(Your objective)
Output exactly, in the material below, the lines from the one with "none -> blue brick I5:J6 level 1" through the one with "none -> lime brick I9:J10 level 4". Omit all pictures.

(Data to examine)
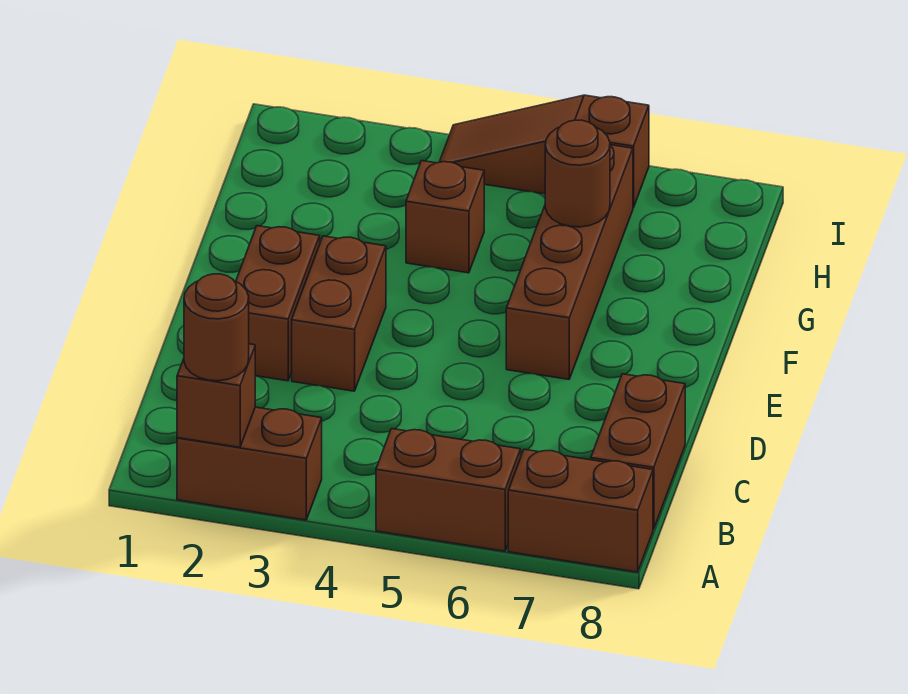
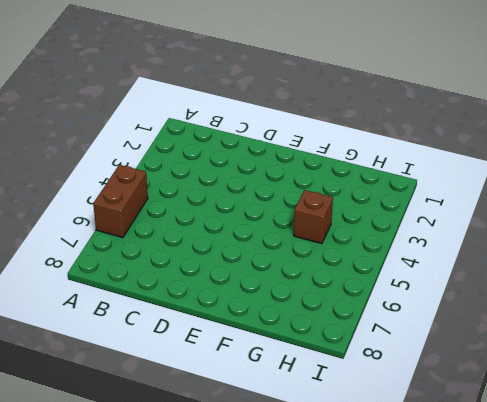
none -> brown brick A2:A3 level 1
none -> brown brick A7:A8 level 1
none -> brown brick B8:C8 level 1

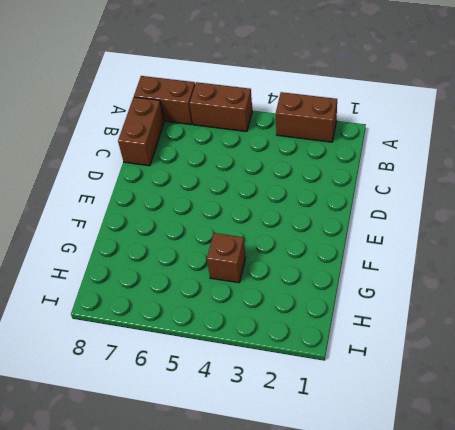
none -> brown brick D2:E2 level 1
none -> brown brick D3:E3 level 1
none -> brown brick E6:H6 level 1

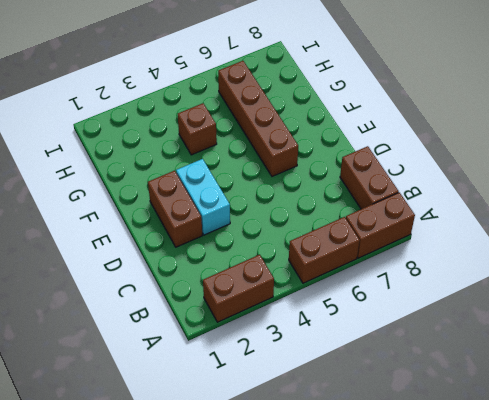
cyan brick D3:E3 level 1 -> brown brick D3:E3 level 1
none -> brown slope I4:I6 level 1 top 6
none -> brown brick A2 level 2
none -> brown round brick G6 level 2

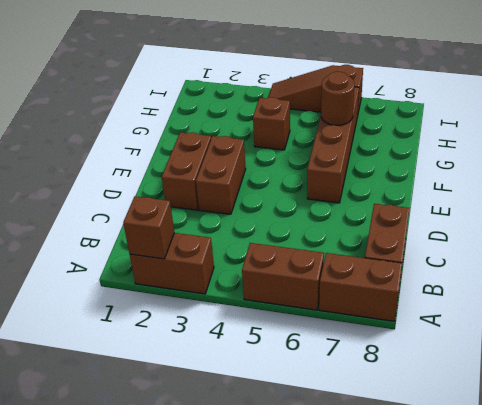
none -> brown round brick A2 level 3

==

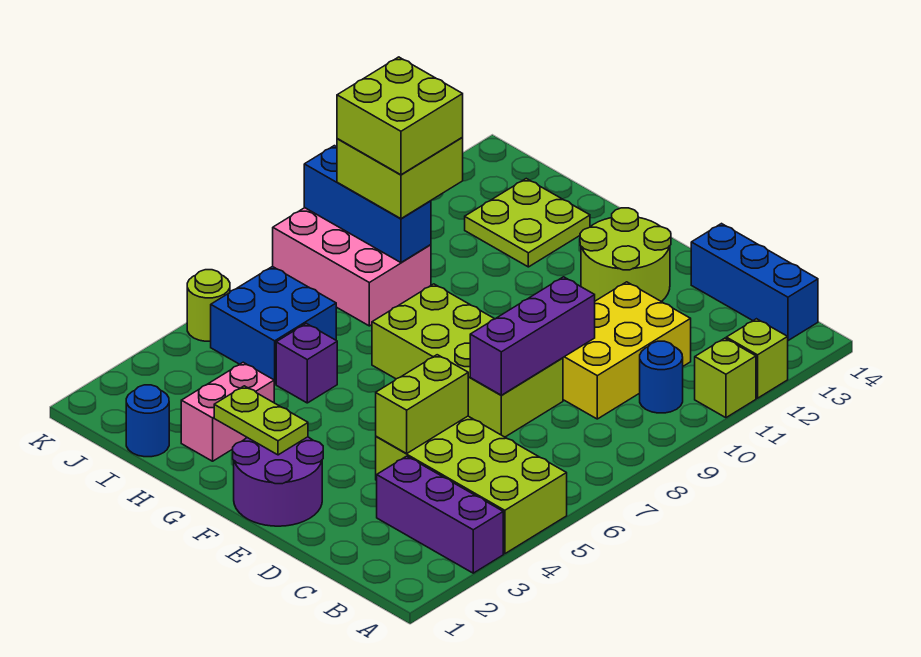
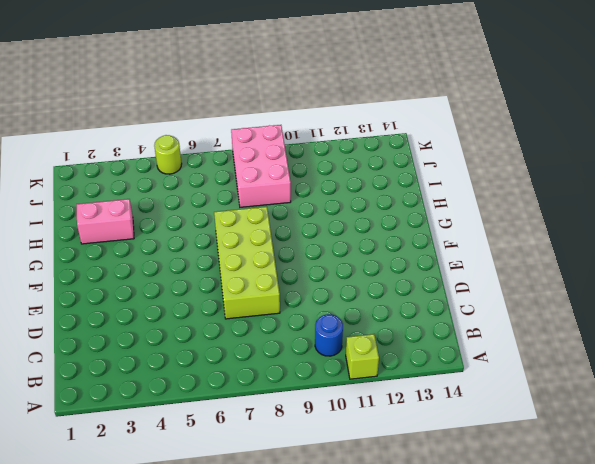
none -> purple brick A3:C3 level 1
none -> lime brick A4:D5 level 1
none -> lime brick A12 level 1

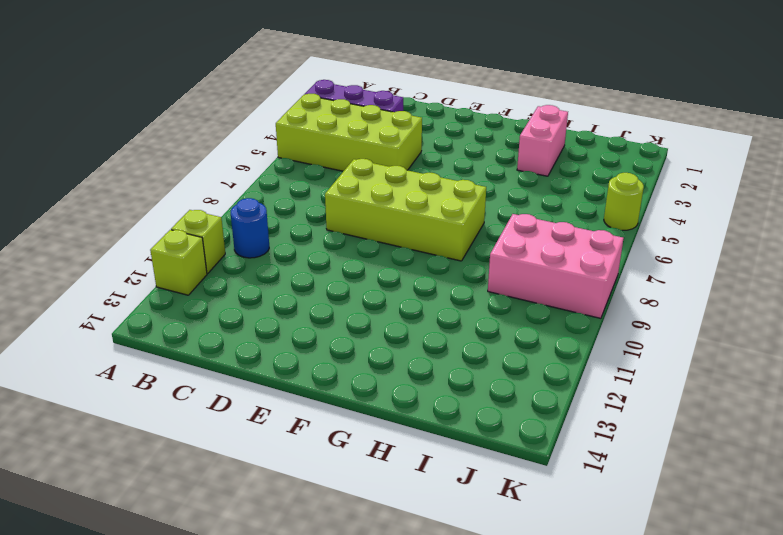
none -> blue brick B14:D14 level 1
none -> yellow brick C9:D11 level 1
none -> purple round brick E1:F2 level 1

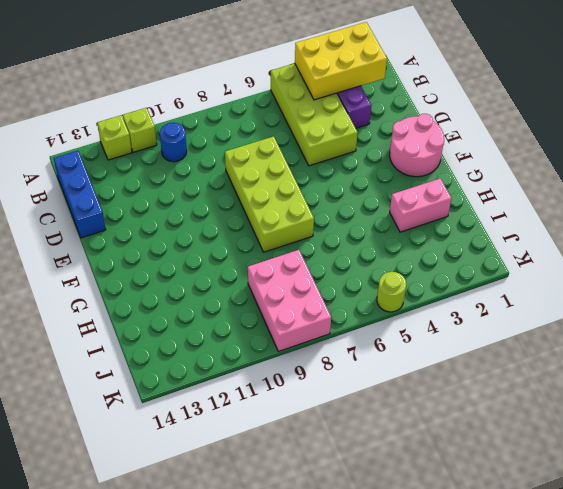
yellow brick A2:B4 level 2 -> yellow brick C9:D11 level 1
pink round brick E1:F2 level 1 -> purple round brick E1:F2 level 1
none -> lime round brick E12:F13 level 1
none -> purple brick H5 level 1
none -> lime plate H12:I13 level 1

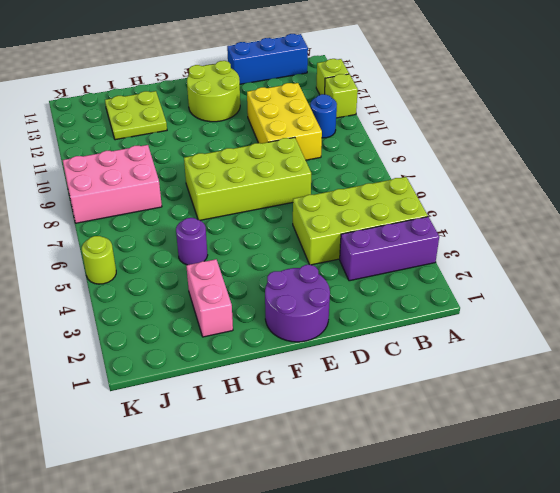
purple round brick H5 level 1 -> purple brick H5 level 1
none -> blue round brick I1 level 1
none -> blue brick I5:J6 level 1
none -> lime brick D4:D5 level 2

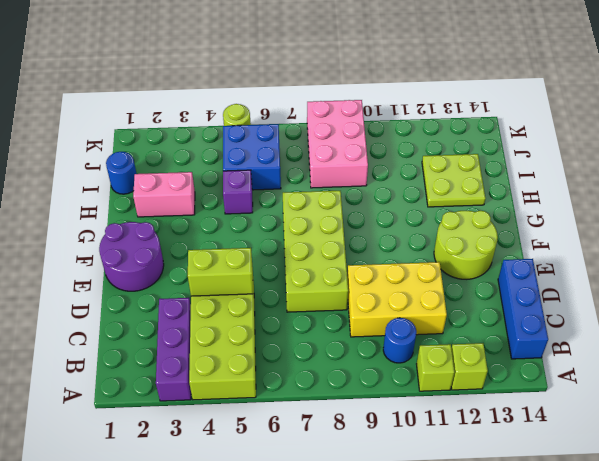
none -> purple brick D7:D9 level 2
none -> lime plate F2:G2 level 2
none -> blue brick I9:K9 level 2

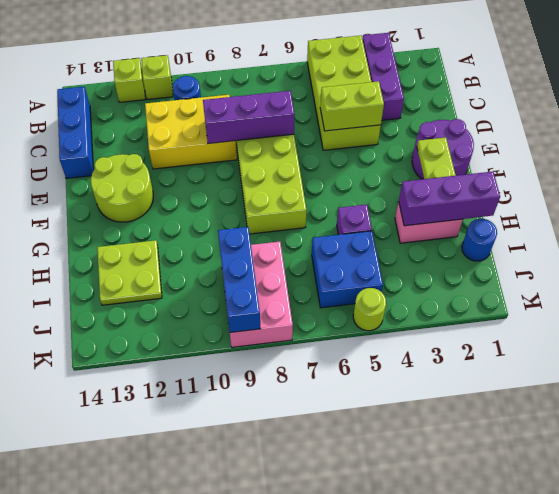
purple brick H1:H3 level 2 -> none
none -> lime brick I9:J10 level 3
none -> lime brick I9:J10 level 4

(Task output)
none -> blue brick I5:J6 level 1
none -> lime brick D4:D5 level 2

none -> purple brick D7:D9 level 2
none -> lime plate F2:G2 level 2
none -> blue brick I9:K9 level 2

purple brick H1:H3 level 2 -> none
none -> lime brick I9:J10 level 3
none -> lime brick I9:J10 level 4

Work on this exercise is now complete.